Look through the records below for the line with "camera: 20 degrees right, 10 degrees up". Return that line and each one after it up to and including the line with "(395, 172) = (638, 200): red bottle -> none", exactly.
RECORDS FOR THE TASK: Begin
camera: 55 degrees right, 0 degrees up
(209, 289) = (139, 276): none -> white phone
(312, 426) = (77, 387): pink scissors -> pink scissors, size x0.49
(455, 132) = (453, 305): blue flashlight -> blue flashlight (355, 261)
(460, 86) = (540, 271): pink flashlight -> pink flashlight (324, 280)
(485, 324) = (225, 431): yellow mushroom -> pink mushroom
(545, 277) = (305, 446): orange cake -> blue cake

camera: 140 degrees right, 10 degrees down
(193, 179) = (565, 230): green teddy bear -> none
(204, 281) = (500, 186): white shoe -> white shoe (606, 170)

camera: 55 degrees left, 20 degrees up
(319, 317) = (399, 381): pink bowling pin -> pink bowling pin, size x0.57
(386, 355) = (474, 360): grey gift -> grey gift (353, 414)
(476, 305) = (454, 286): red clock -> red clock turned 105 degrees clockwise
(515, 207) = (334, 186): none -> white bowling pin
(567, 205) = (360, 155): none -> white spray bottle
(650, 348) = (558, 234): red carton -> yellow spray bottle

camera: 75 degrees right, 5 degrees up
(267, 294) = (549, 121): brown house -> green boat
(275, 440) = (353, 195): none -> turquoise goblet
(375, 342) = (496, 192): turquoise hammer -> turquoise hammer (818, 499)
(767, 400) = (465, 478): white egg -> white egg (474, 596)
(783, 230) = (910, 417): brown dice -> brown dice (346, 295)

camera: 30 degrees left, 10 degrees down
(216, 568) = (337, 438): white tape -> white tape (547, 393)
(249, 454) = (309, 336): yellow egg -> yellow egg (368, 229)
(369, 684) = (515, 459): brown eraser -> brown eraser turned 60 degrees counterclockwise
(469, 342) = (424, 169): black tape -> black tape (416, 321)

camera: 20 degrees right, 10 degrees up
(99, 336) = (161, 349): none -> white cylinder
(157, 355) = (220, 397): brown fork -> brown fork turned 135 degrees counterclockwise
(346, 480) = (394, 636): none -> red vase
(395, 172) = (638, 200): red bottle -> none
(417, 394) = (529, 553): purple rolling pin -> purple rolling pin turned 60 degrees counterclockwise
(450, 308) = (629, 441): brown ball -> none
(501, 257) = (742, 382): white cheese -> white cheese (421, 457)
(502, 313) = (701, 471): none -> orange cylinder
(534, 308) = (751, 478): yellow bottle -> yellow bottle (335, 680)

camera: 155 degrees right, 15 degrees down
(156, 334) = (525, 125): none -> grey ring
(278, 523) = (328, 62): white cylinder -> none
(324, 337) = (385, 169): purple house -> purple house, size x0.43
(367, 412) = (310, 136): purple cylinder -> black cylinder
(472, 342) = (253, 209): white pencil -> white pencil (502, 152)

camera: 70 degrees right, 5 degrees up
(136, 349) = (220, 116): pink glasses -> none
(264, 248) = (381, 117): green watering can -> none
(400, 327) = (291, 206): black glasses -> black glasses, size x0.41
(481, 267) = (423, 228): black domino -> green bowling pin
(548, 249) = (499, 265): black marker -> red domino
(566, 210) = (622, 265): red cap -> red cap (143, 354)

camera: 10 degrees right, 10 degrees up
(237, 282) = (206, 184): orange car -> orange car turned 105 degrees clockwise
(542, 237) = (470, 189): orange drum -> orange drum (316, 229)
RECORDS FOR THE TASK: End
● TASK OUTPUT:
camera: 20 degrees right, 10 degrees up
(99, 336) = (161, 349): none -> white cylinder
(157, 355) = (220, 397): brown fork -> brown fork turned 135 degrees counterclockwise
(346, 480) = (394, 636): none -> red vase
(395, 172) = (638, 200): red bottle -> none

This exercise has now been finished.